● **Problem to work on**
Return the line that has "pink cap: 3 -> 1" and all lines below it through the last, exactly as they stand; omit pictures.

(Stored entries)
=== Begin Enclosure ===

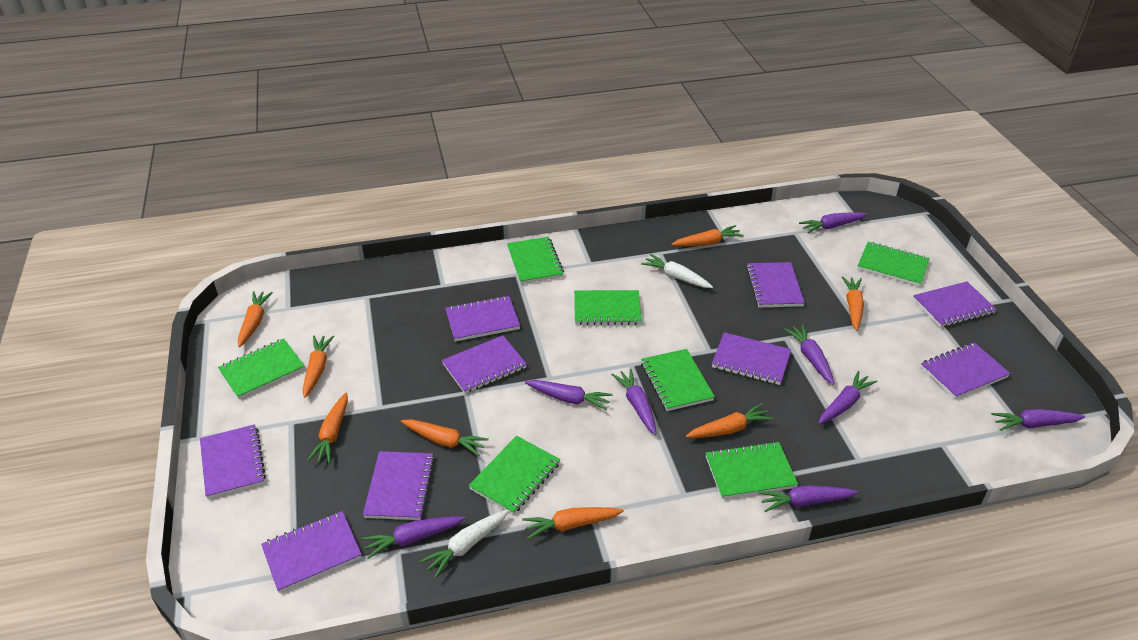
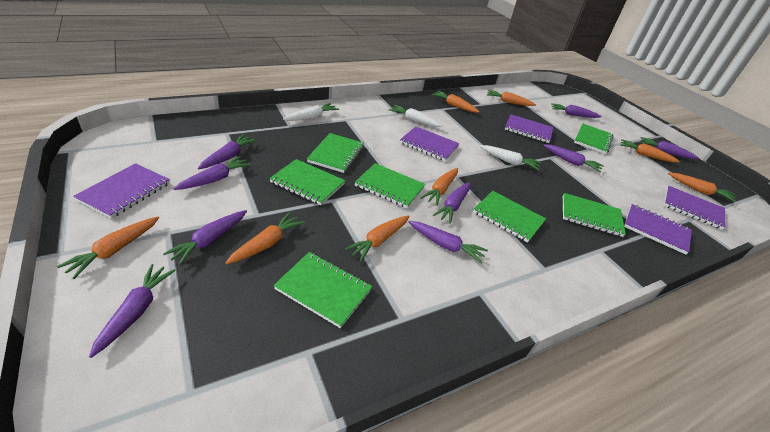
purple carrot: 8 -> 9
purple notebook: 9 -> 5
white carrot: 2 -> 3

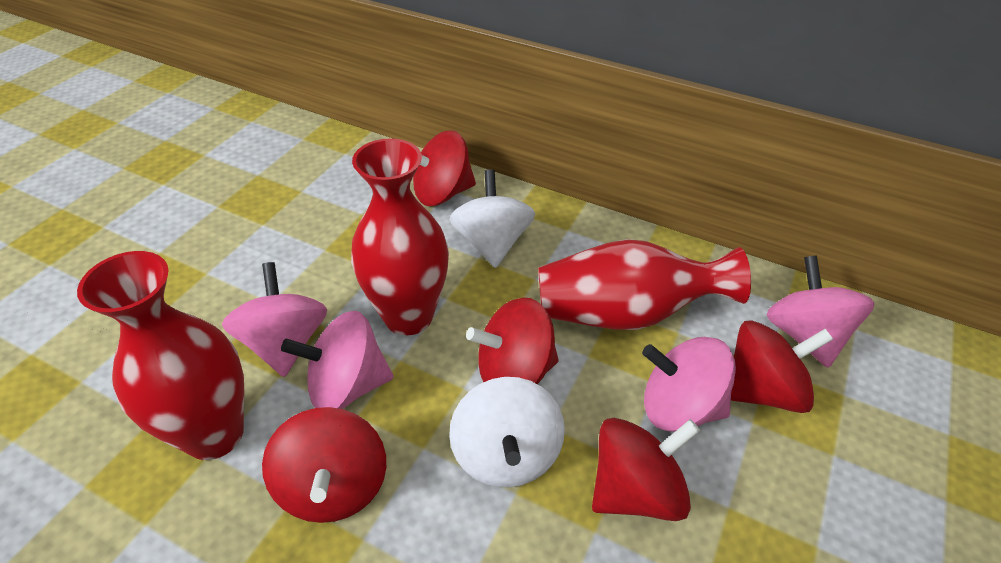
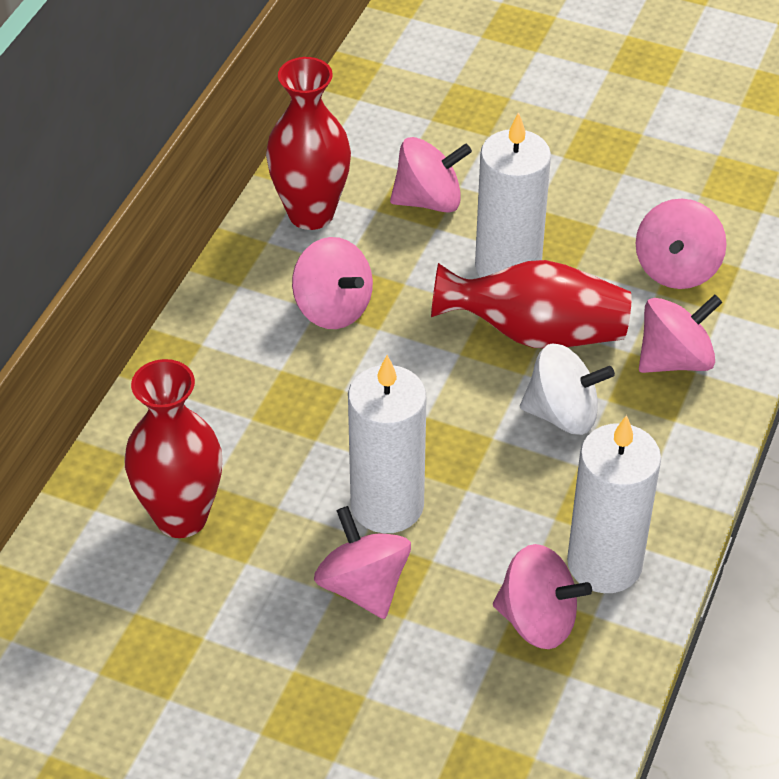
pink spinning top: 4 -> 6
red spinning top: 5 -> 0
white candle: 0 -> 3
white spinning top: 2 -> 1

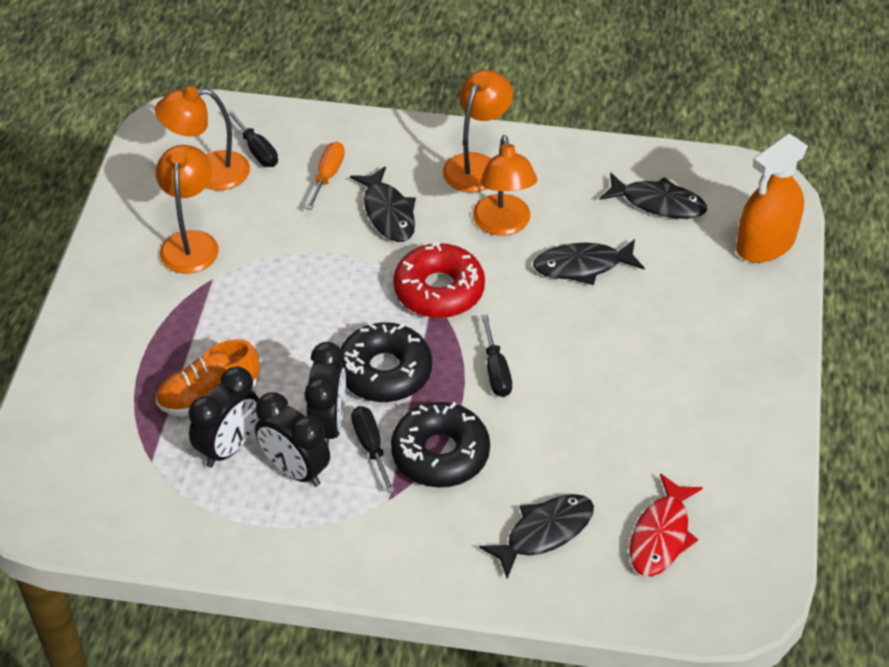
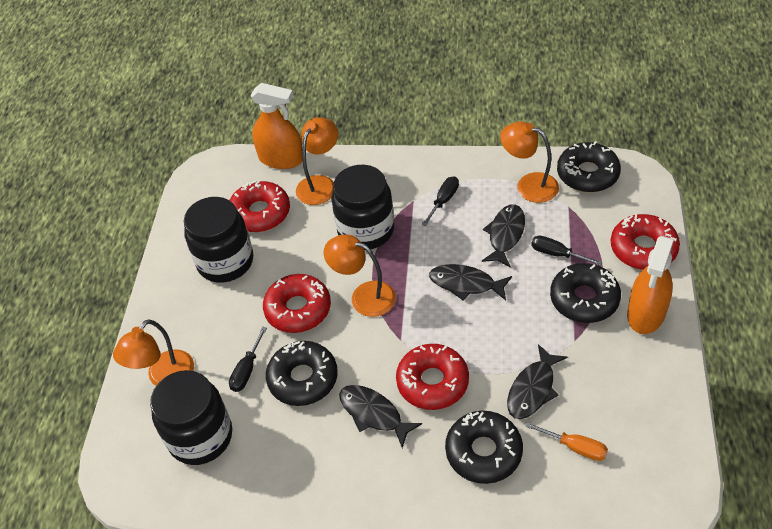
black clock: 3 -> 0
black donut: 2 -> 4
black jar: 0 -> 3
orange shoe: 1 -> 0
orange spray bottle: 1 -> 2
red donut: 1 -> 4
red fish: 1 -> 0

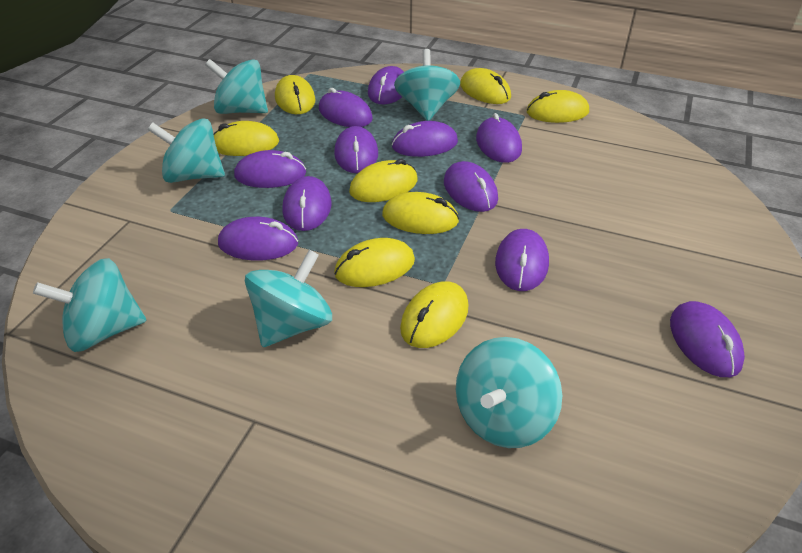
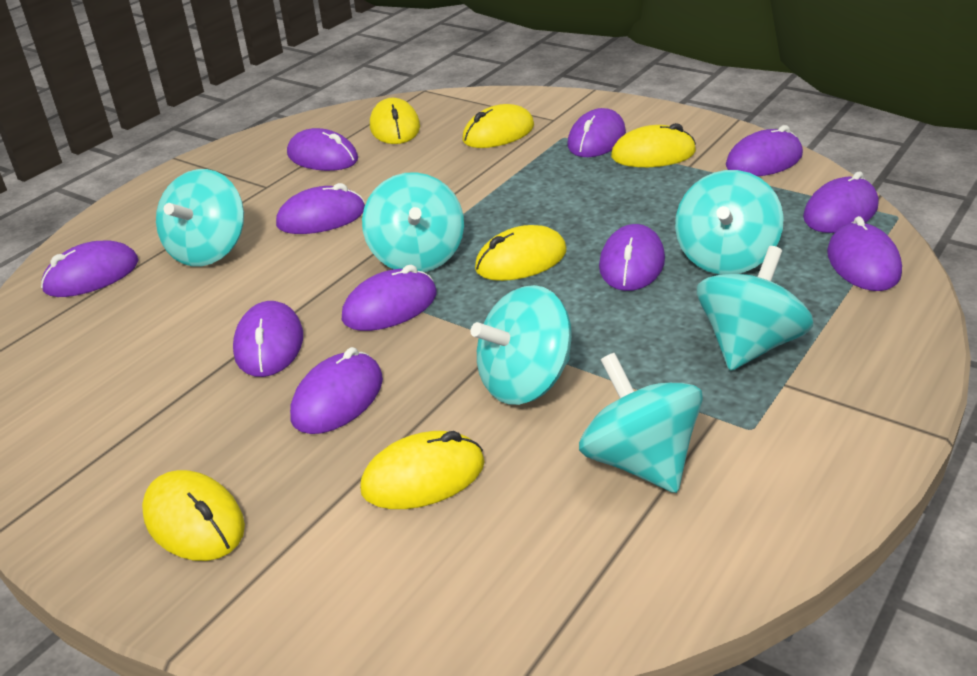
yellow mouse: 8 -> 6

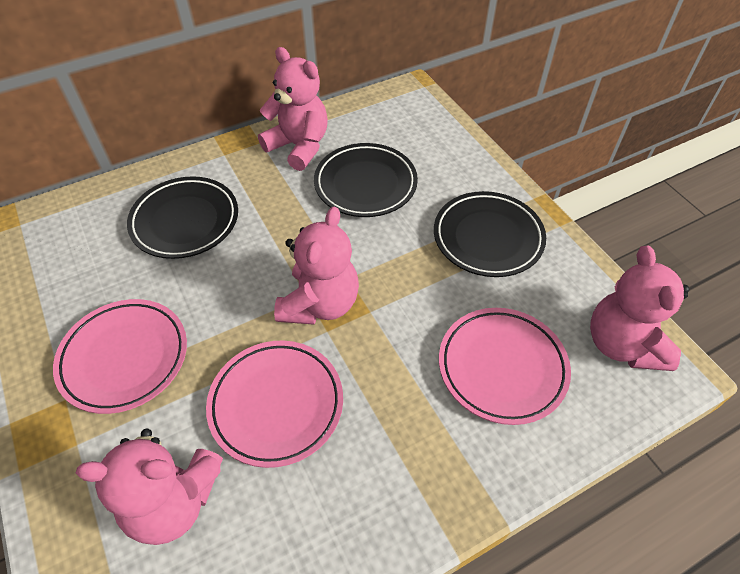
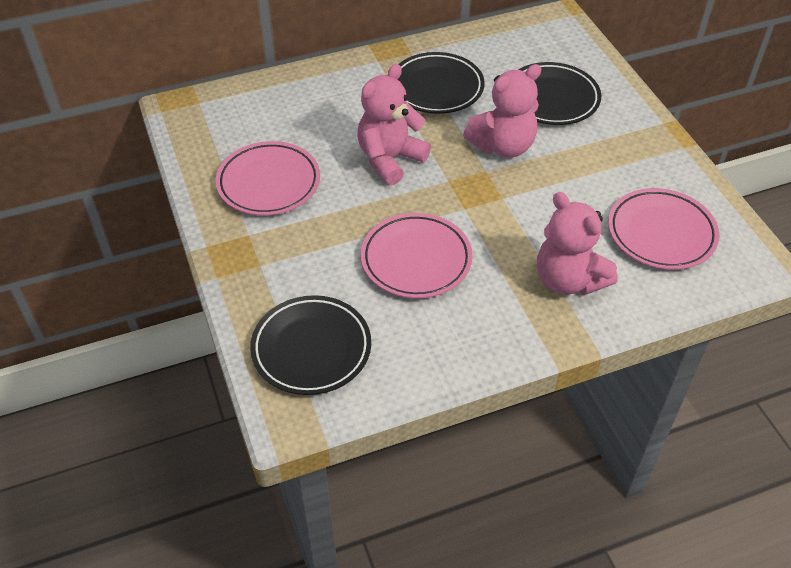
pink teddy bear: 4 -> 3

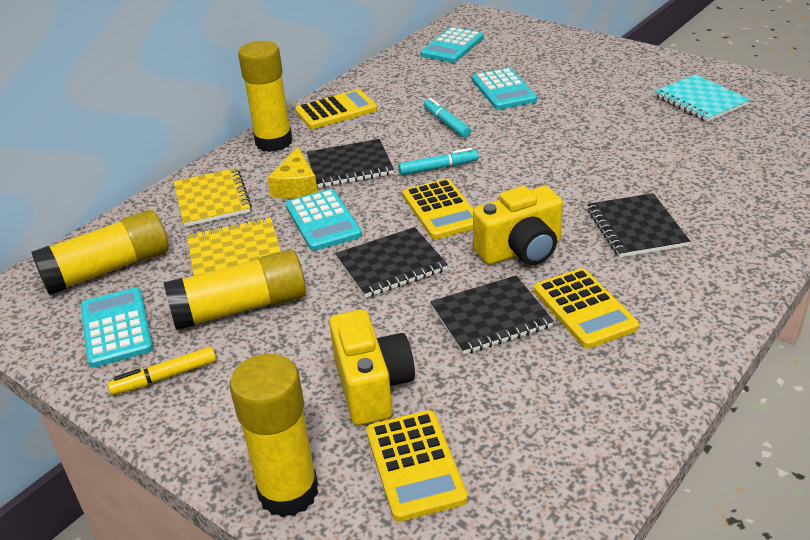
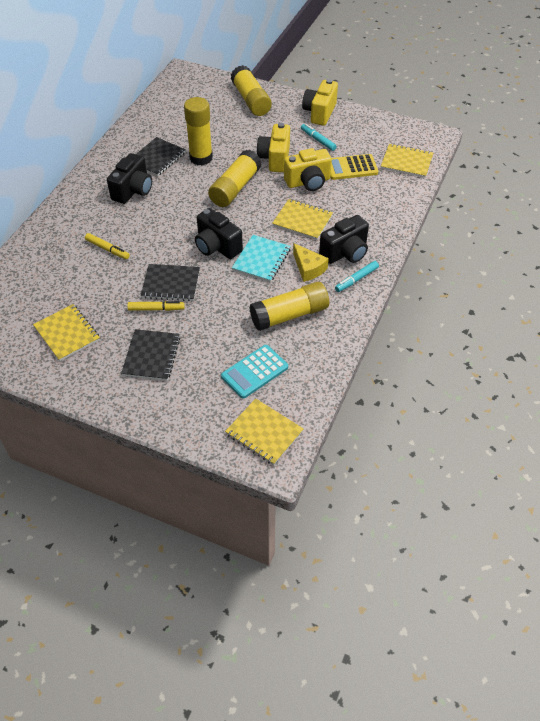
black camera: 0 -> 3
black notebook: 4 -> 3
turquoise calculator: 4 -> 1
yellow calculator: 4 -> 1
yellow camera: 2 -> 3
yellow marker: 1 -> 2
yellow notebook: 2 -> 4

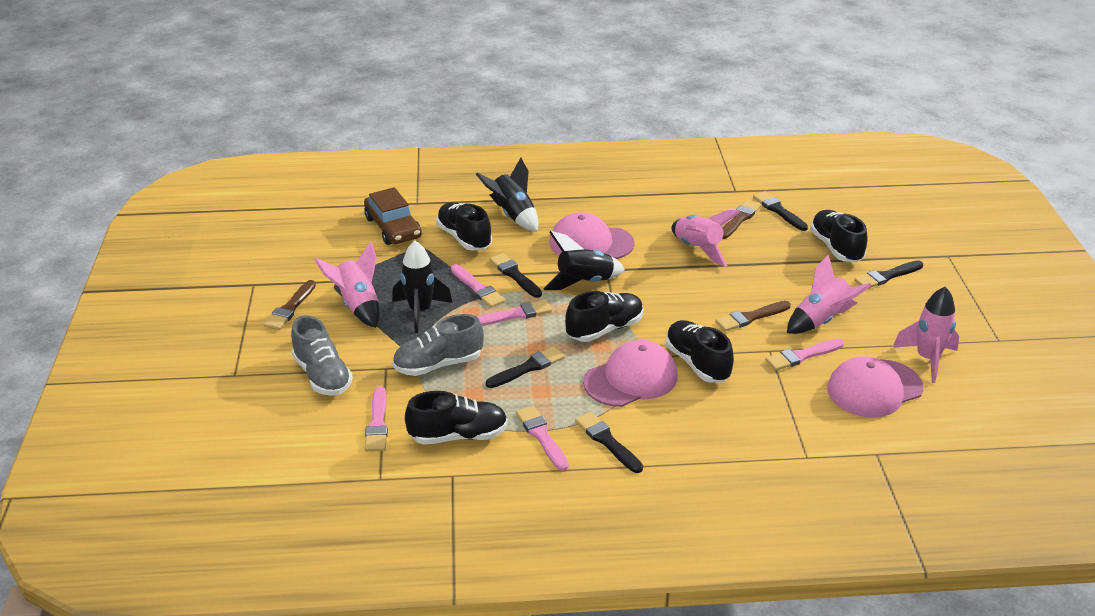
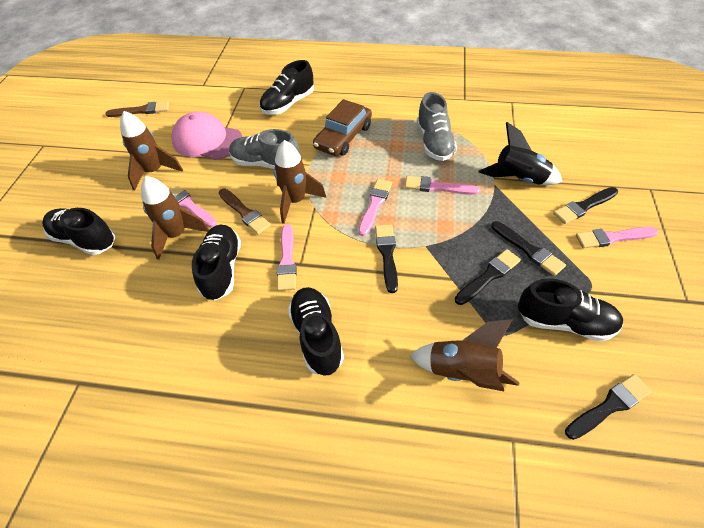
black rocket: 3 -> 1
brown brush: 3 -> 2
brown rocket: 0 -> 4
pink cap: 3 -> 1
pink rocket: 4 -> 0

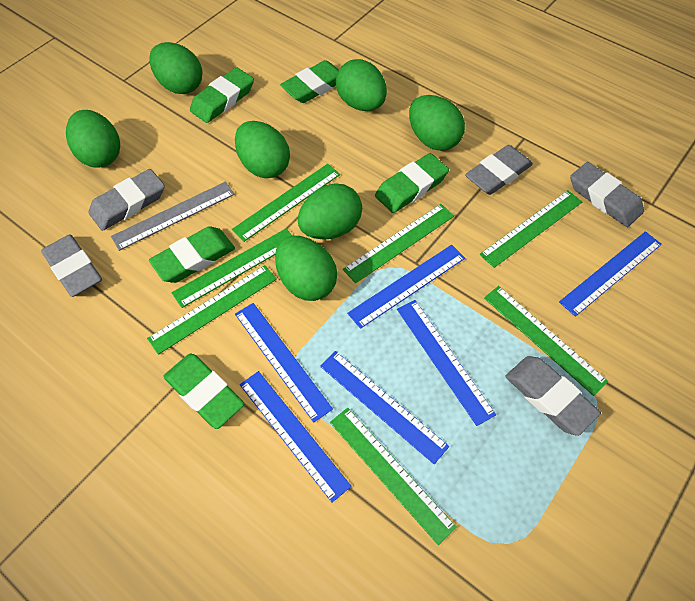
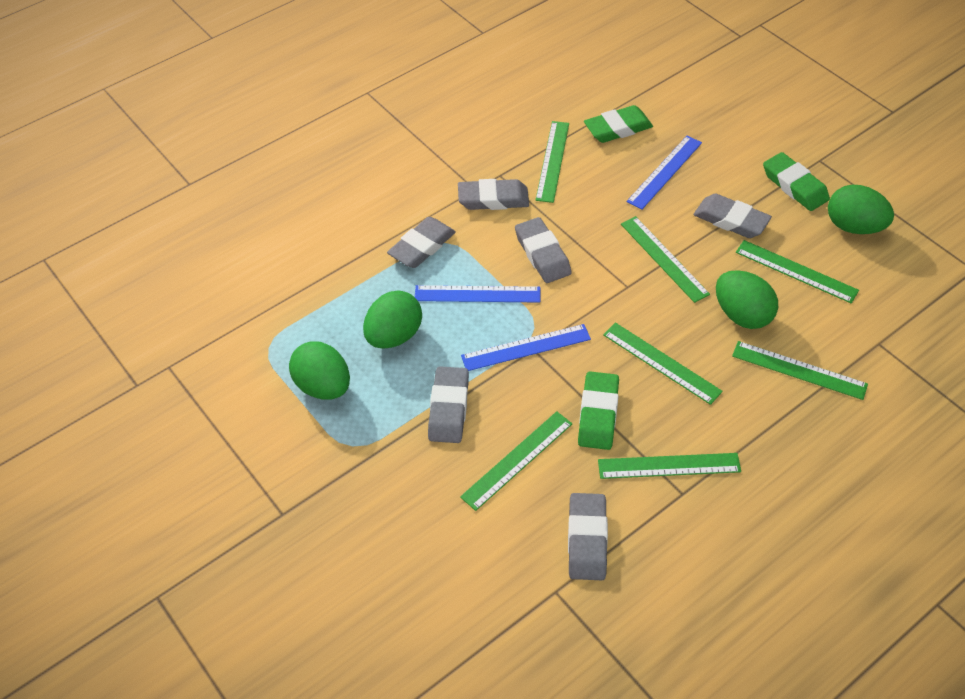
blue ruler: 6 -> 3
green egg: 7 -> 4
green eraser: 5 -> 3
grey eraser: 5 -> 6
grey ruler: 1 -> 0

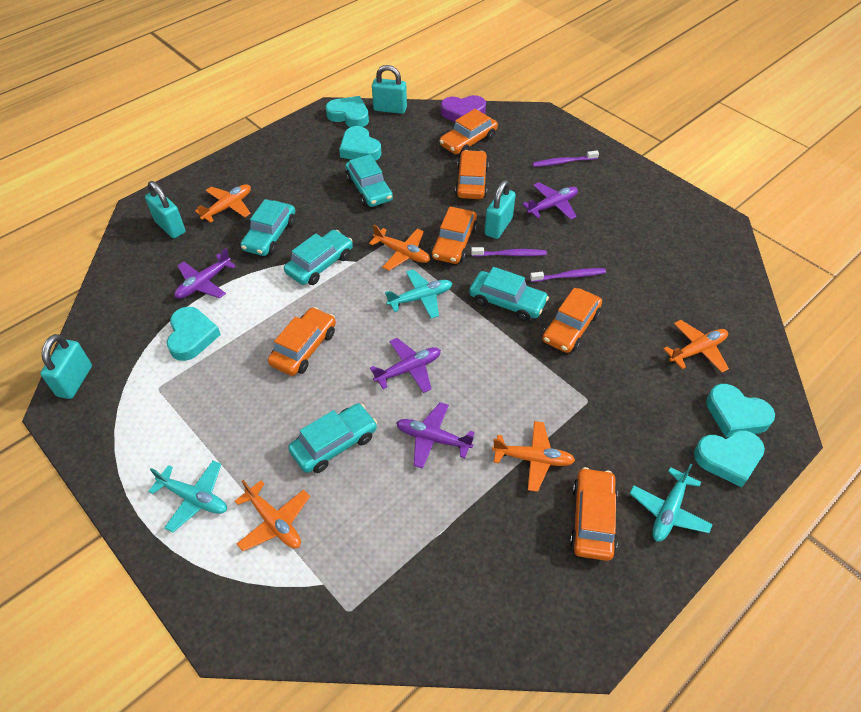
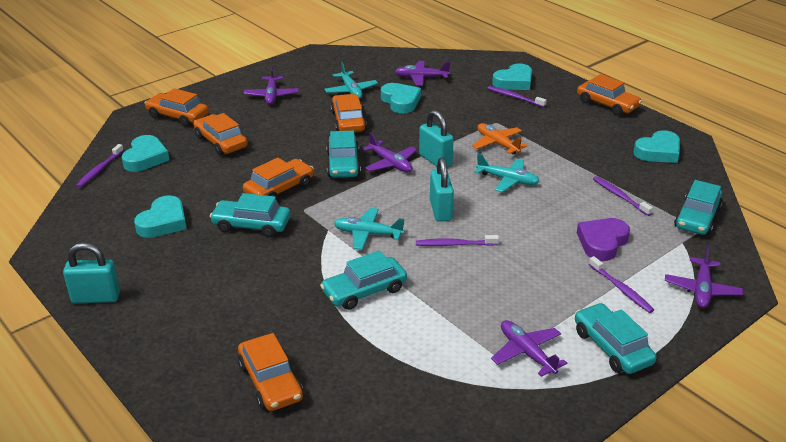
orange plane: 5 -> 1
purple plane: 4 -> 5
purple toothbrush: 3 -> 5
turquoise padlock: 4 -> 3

=== End Enclosure ===

● **Result of the exercise**
pink cap: 3 -> 1
pink rocket: 4 -> 0

blue ruler: 6 -> 3
green egg: 7 -> 4
green eraser: 5 -> 3
grey eraser: 5 -> 6
grey ruler: 1 -> 0

orange plane: 5 -> 1
purple plane: 4 -> 5
purple toothbrush: 3 -> 5
turquoise padlock: 4 -> 3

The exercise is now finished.